• **THE DATA**:
- - -

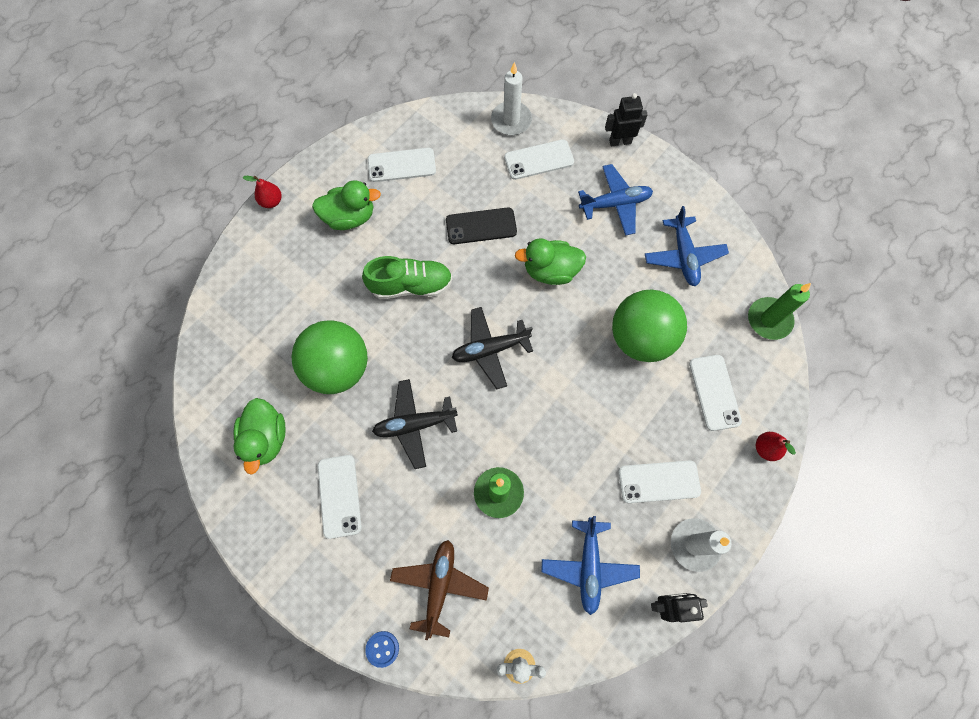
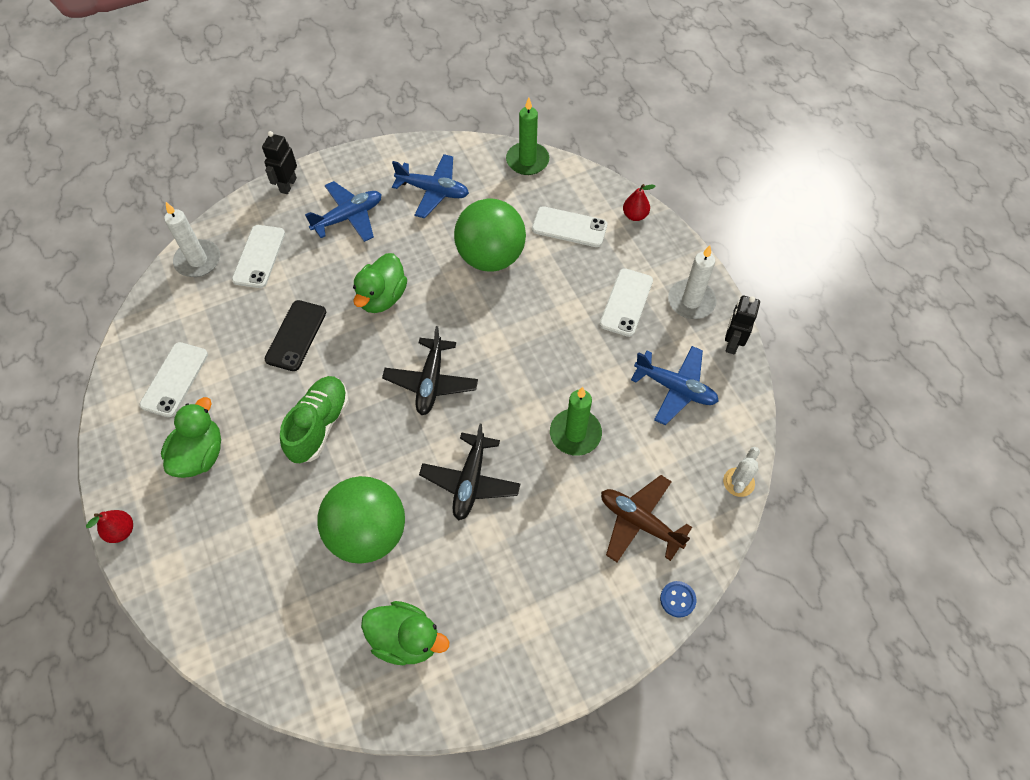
camera: 65 degrees left, 10 degrees down
(339, 496) = (507, 584): white phone -> none
(615, 204) = (348, 217): blue plane -> blue plane turned 45 degrees clockwise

- - -

• **DIRECTIONS FOR THIS TASK**: Every line of the listing that holds "degrees" should be found and copied.

• **ANSWER BOX**:
camera: 65 degrees left, 10 degrees down
(615, 204) = (348, 217): blue plane -> blue plane turned 45 degrees clockwise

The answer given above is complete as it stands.